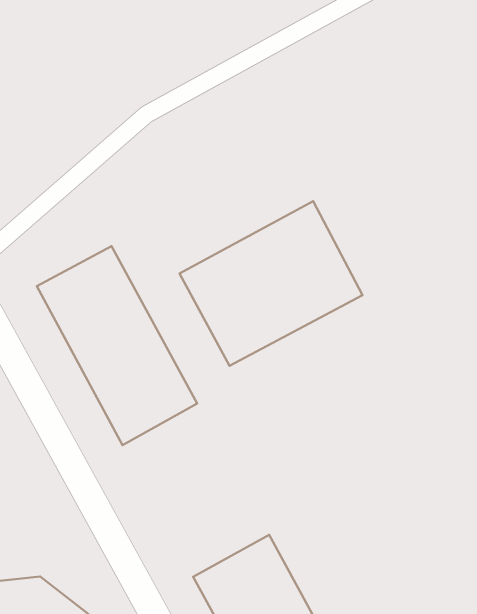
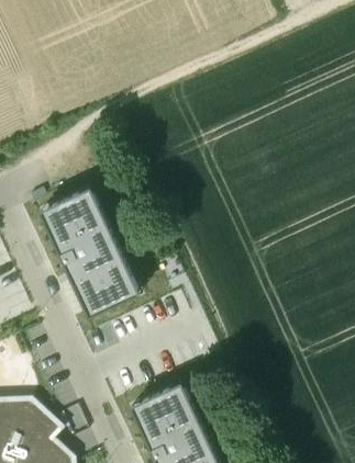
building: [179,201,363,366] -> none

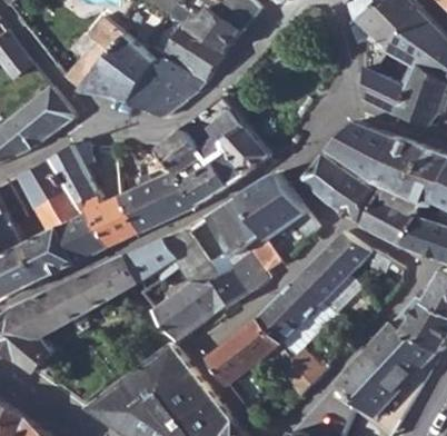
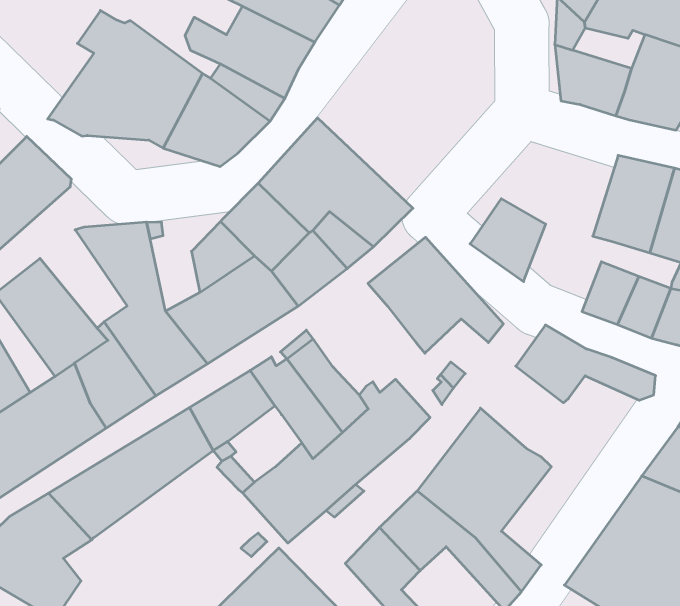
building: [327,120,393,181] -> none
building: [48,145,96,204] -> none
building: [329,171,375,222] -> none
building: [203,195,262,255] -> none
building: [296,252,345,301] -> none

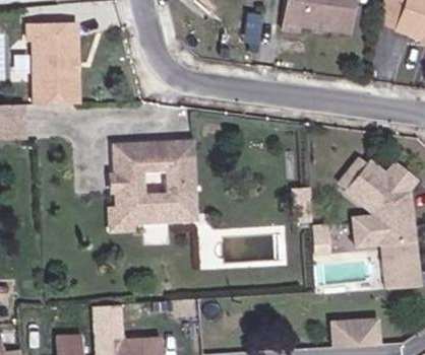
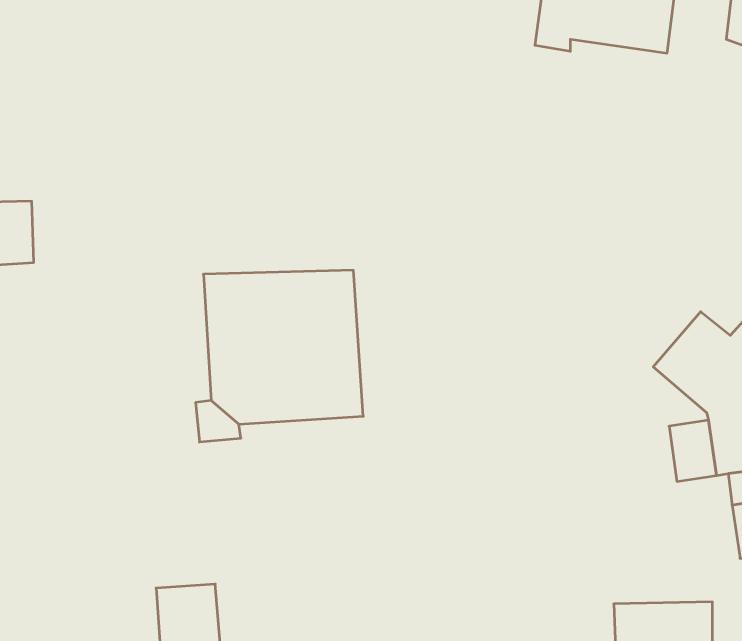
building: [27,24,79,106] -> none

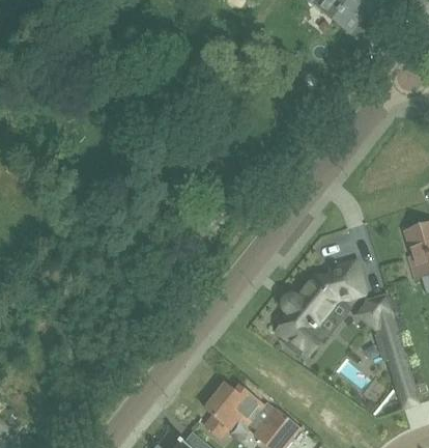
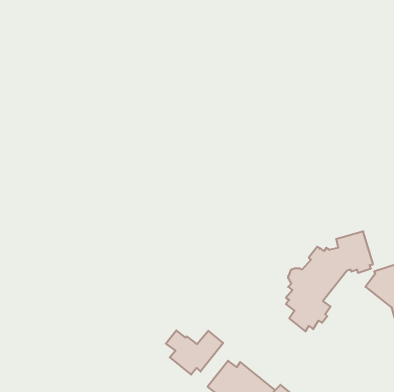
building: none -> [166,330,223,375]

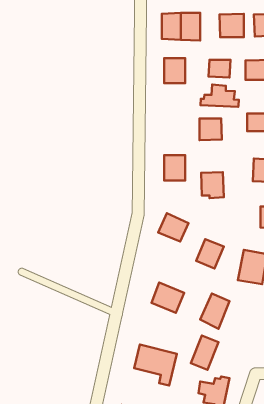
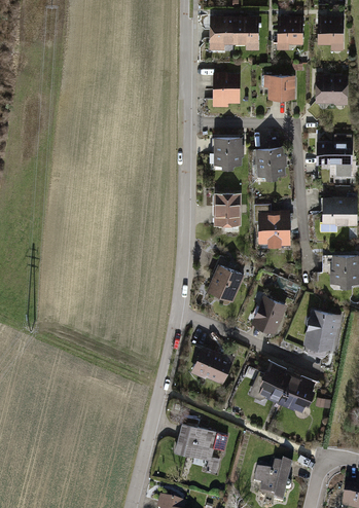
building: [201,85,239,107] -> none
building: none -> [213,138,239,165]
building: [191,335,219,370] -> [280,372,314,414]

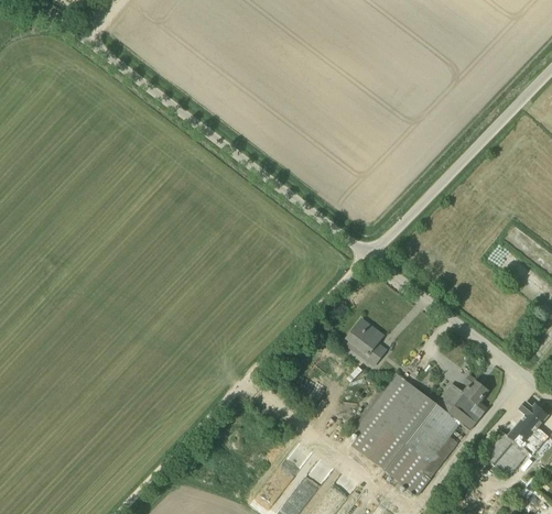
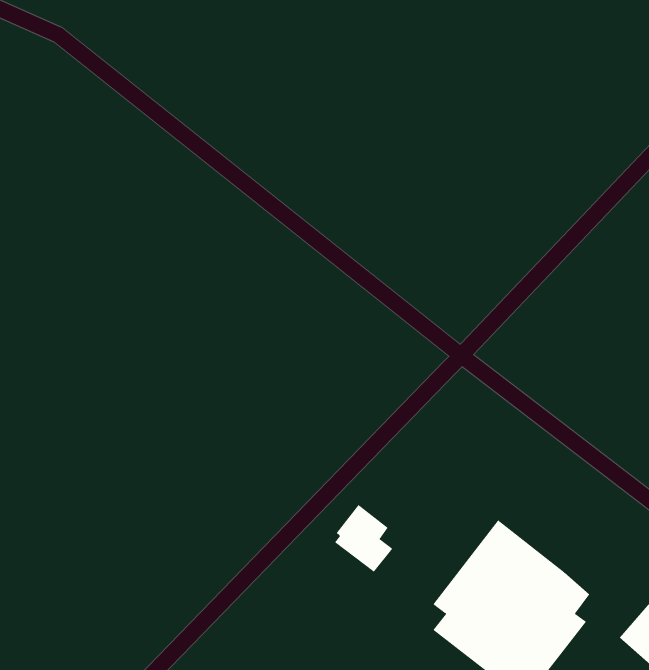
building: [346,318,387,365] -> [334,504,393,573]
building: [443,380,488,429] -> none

○ ○ ○ ○ ○ ○ ○

**Task to complete**
Only the lines from the line with "building: [201,85,239,107] -> none" through the closing line of the data, both included, should be set down, exactly as written and without pictures.

**Written solution**
building: [201,85,239,107] -> none
building: none -> [213,138,239,165]
building: [191,335,219,370] -> [280,372,314,414]

building: [346,318,387,365] -> [334,504,393,573]
building: [443,380,488,429] -> none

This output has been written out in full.